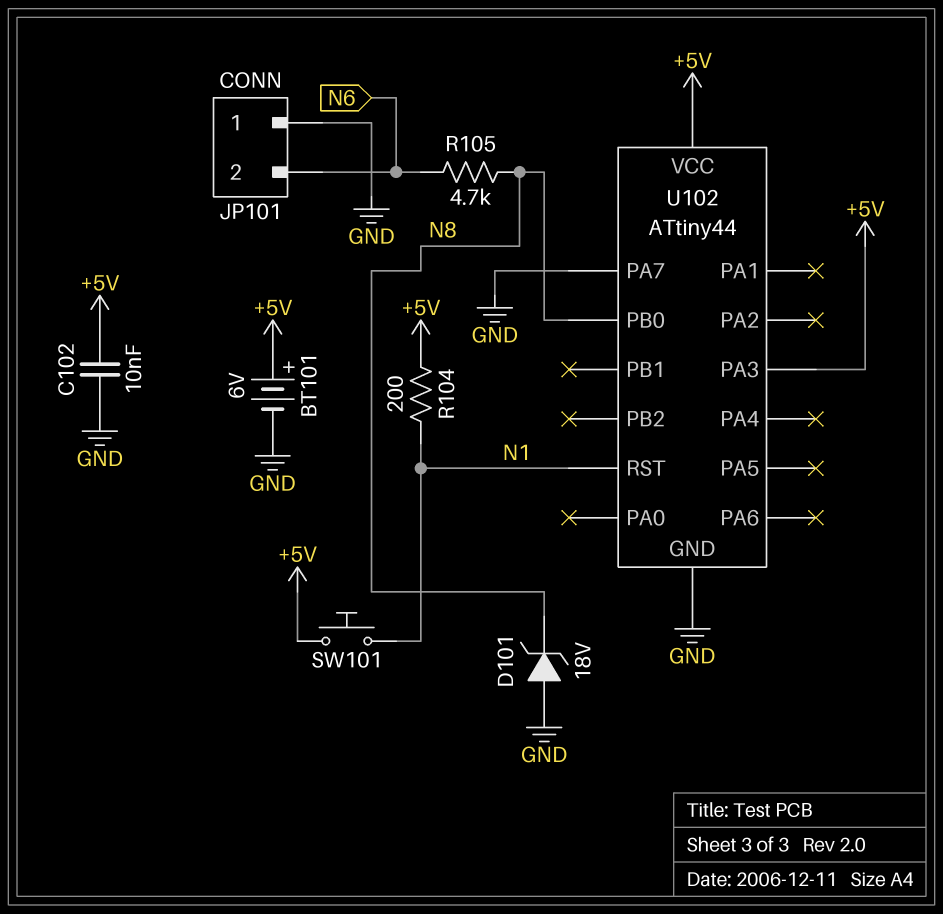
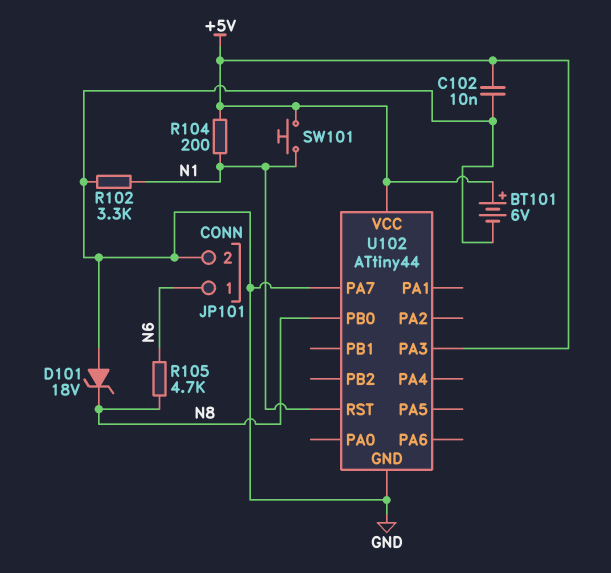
JP101 pin 1: GND -> N6
JP101 pin 2: N6 -> GND
R102: none -> 3.3k (GND, N1)

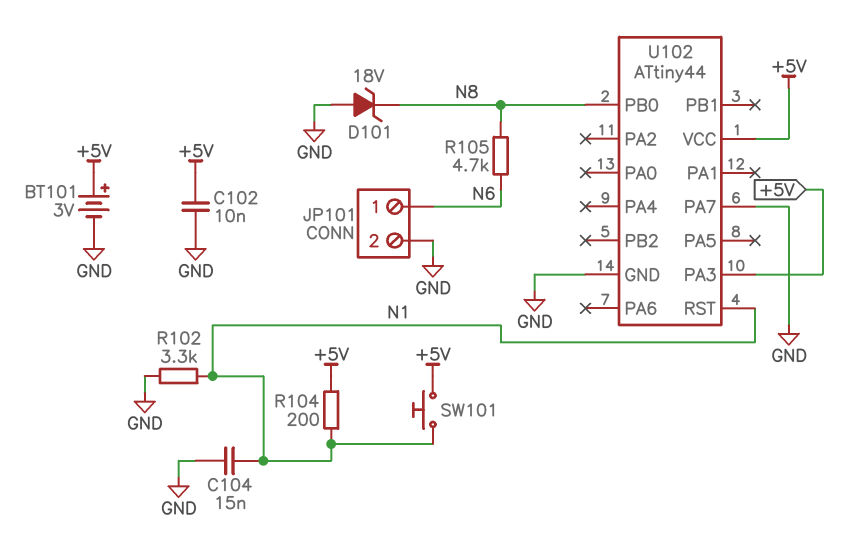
BT101: 6V (plus +5V, minus GND) -> 3V (plus +5V, minus GND)
C104: none -> 15nF (GND, N1)

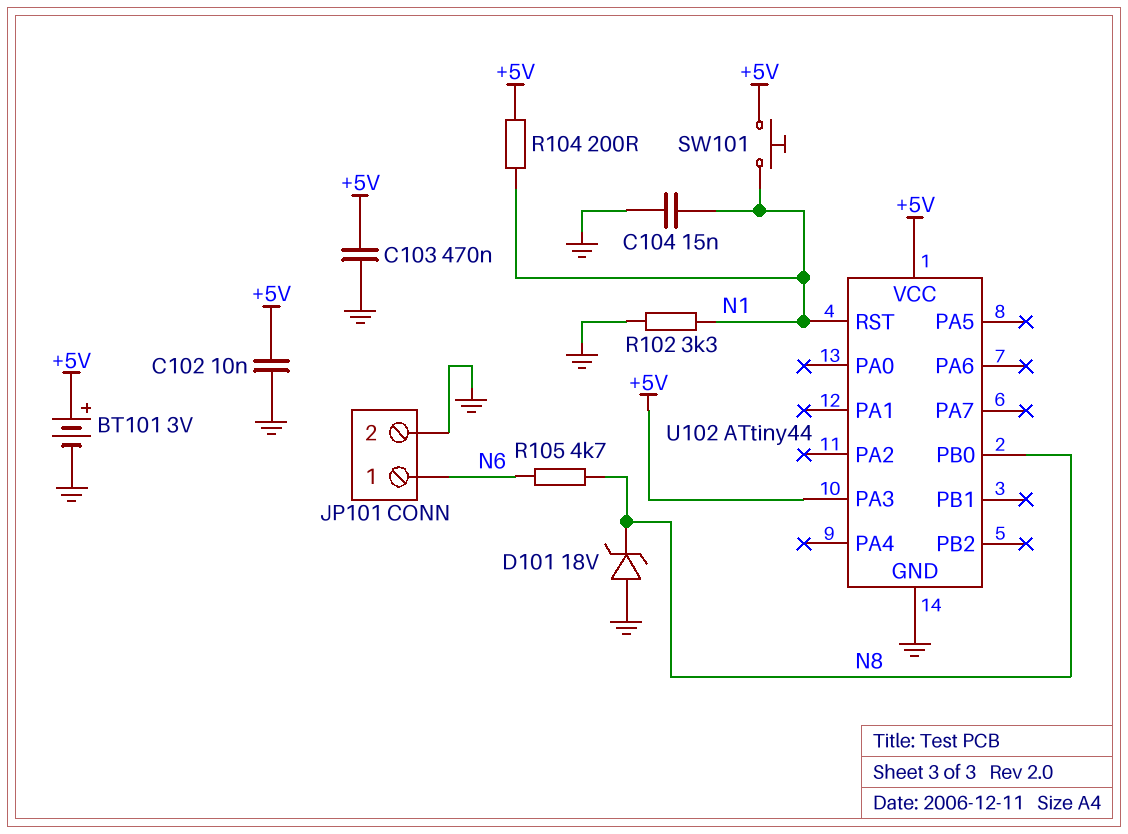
C103: none -> 470nF (+5V, GND)
U102 pin PA7: GND -> none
* * * * * * * * *
Work instructions:
Each record above has to be written out again in full, but its pictures must not be.

Problem solution:
JP101 pin 1: GND -> N6
JP101 pin 2: N6 -> GND
R102: none -> 3.3k (GND, N1)

BT101: 6V (plus +5V, minus GND) -> 3V (plus +5V, minus GND)
C104: none -> 15nF (GND, N1)

C103: none -> 470nF (+5V, GND)
U102 pin PA7: GND -> none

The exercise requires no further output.